Everything in the listing below from the line containing "Someone carried the fitumex" through the line containing "Someone carried the kagegekuk" must be repeated exactly; the remaining lines are not wanted.
+++ Data to use
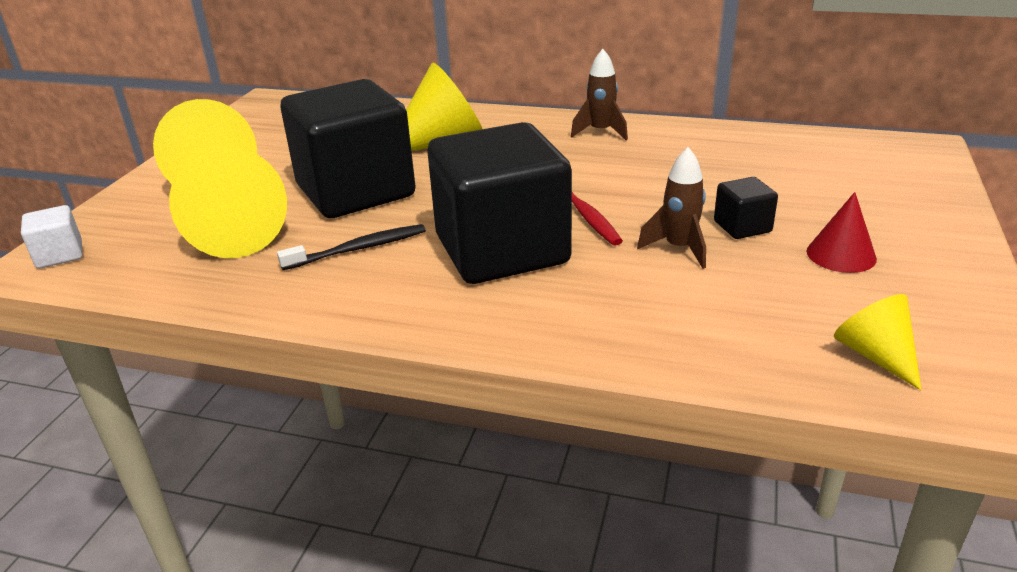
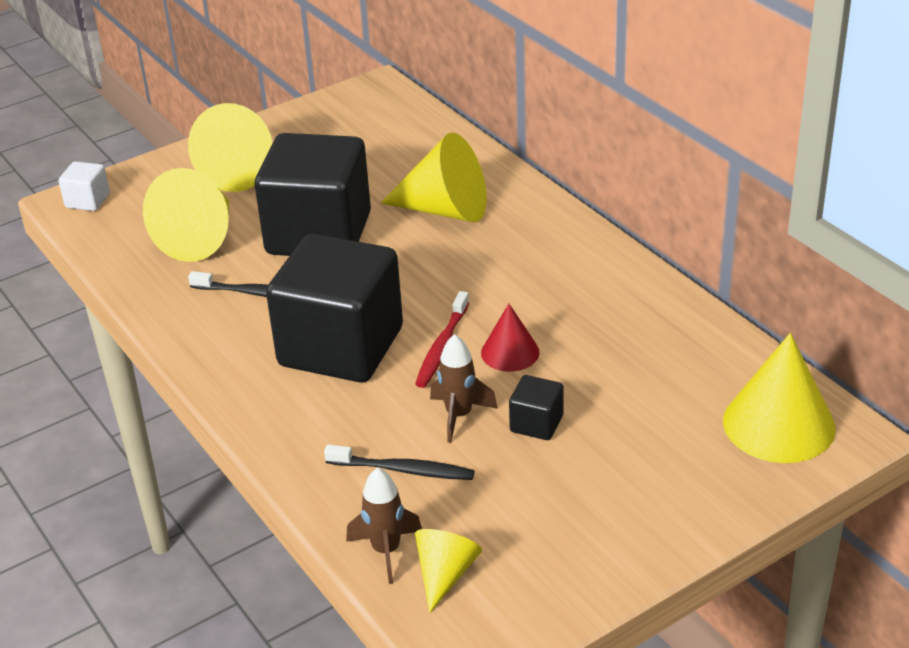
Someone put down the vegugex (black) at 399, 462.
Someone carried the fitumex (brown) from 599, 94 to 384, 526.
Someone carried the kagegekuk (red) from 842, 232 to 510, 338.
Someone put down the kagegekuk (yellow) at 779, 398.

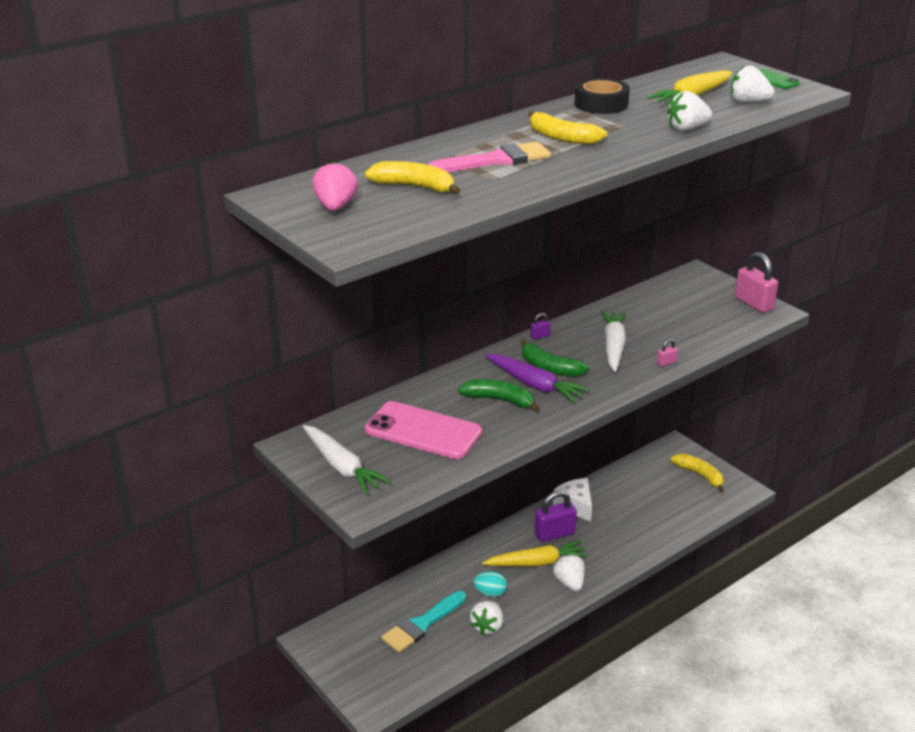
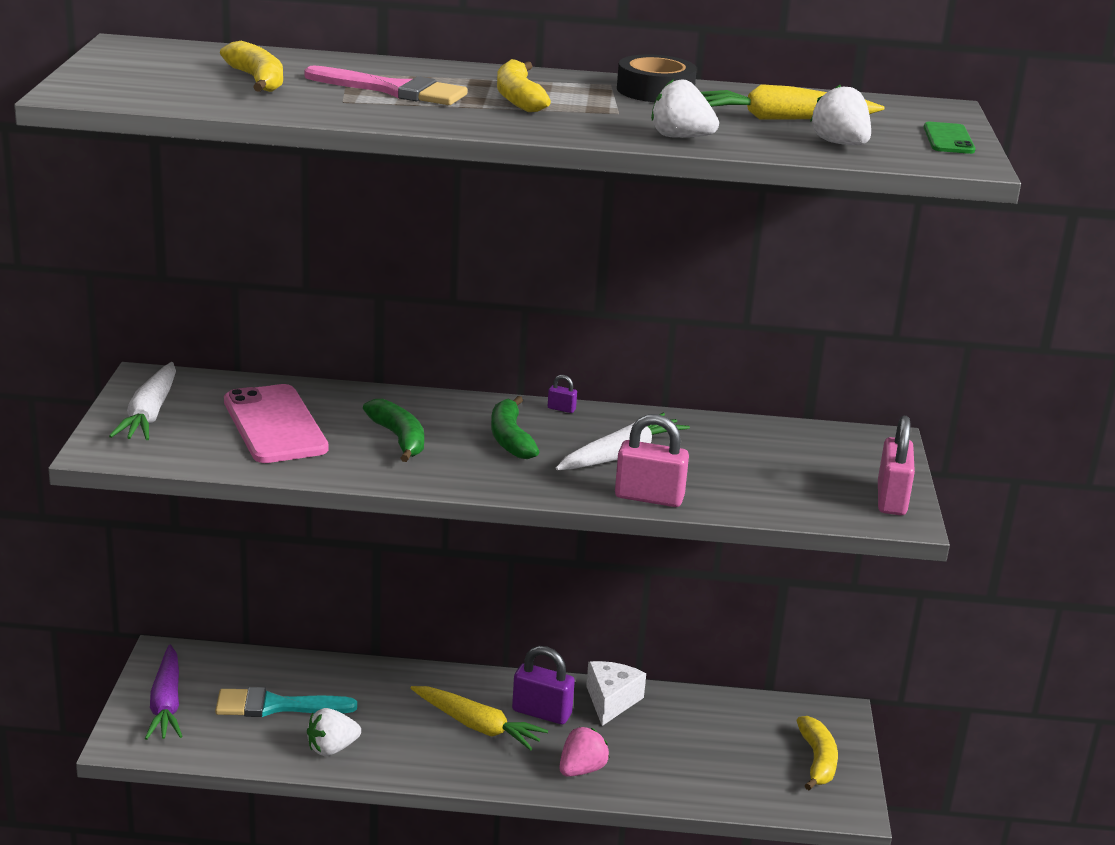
Someone carried the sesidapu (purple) from 537, 378 to 164, 692.
Someone carried the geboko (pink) from 335, 186 to 584, 752.
Someone scaled the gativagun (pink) at 667, 353 by 2.24.
Someone took away the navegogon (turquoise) at 490, 584.
Someone took away the geboko (white) at 569, 572.

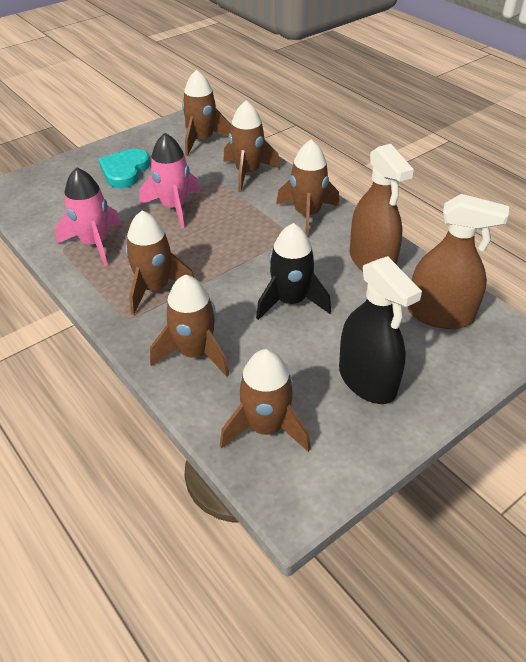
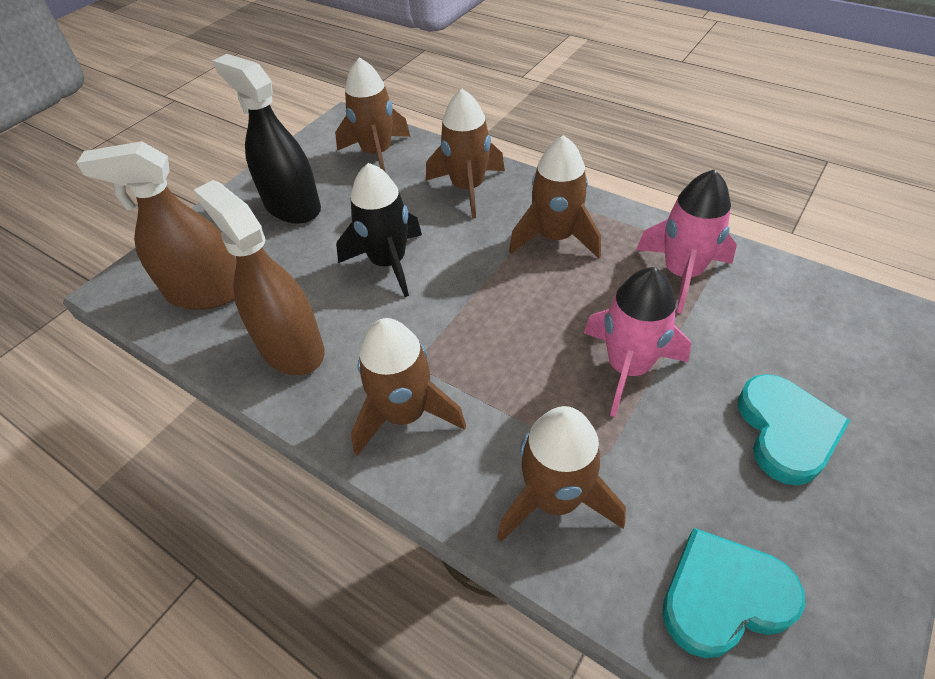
Someone swapped the fitumex (brown) at 206, 113 for the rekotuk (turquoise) at 733, 593.

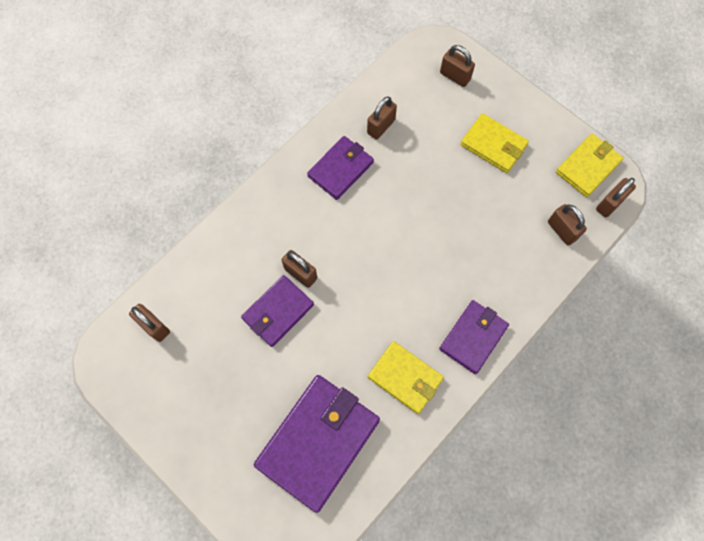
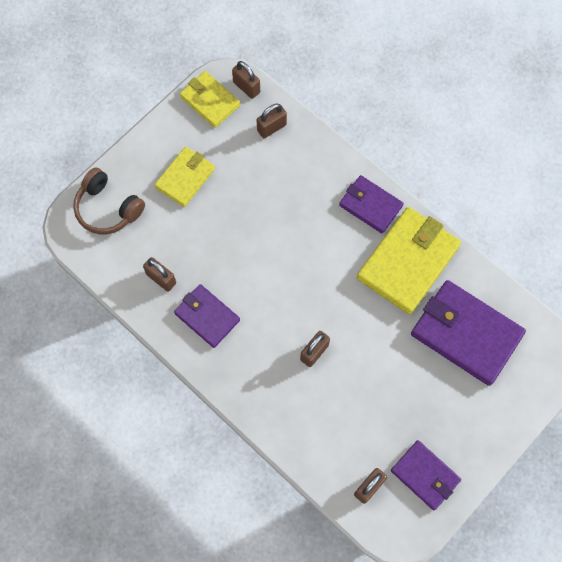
Someone swapped the gativagun (brown) at 457, 66 for the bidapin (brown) at 109, 201.
Someone scaled the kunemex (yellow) at 406, 377 by 1.69.
Someone carried the kunemex (purple) from 277, 311 to 426, 475.

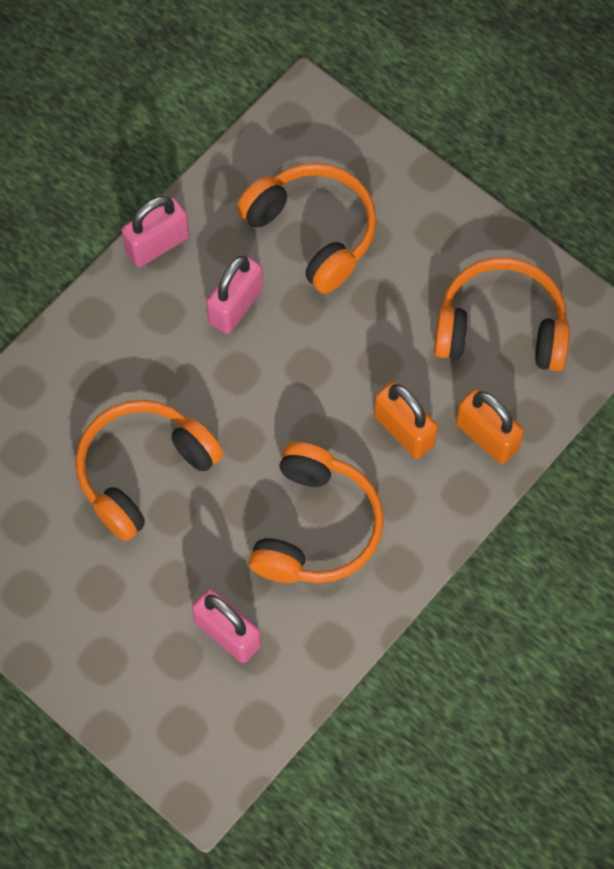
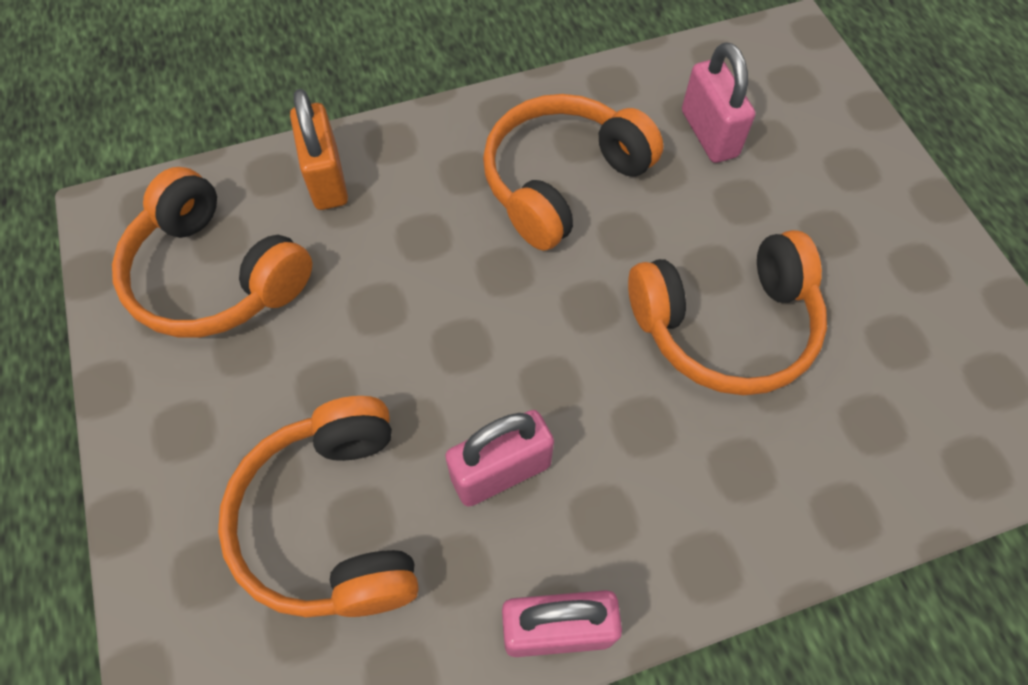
Someone took away the gativagun (orange) at 406, 420.

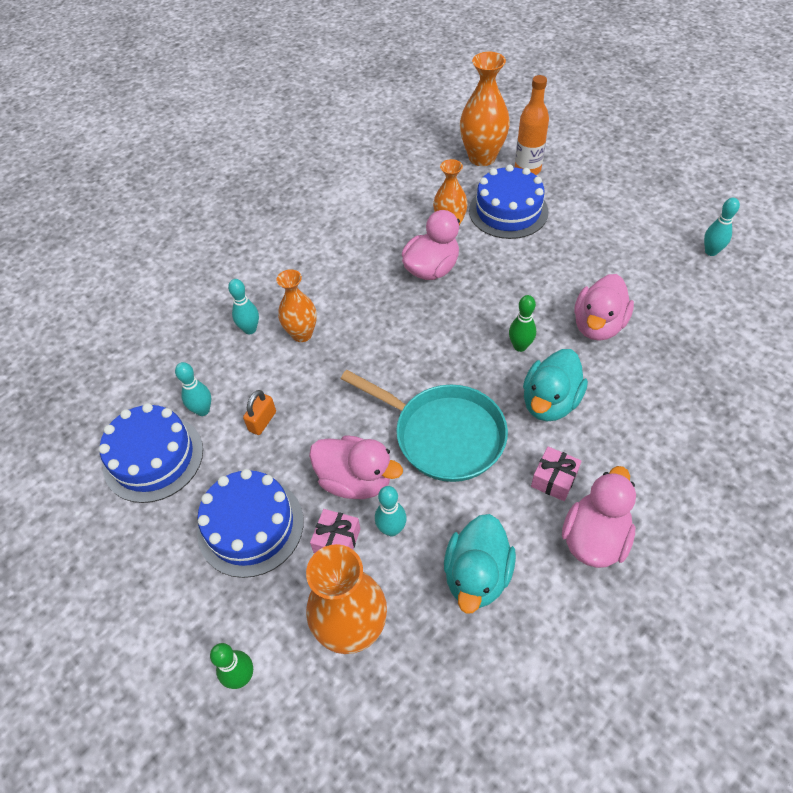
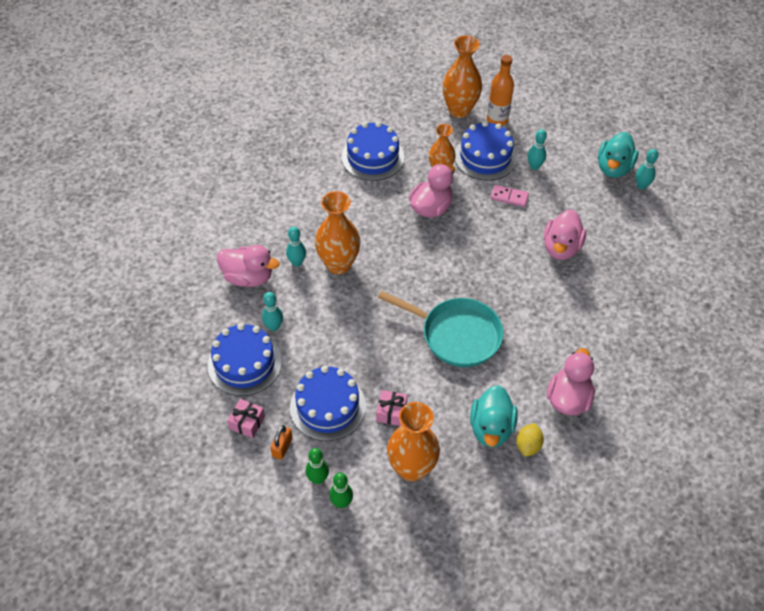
Someone carried the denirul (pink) from 356, 467 to 248, 266.
Someone carried the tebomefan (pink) from 556, 474 to 246, 418.
Someone carried the gativagun (orange) from 259, 412 to 281, 442.
Someone carried the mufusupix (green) from 522, 323 to 317, 466.
Someone scaled the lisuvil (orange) at 297, 305 by 1.55.
Someone put down the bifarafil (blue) at 373, 151.
Someone put down the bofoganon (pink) at 510, 196.
Someone put down the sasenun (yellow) at 530, 440.
Someone carried the mufusupix (turquoise) from 391, 511 to 537, 149.
Someone carried the denirul (turquoise) from 555, 385 to 618, 155.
++++++
### Written solution
Someone carried the fitumex (brown) from 599, 94 to 384, 526.
Someone carried the kagegekuk (red) from 842, 232 to 510, 338.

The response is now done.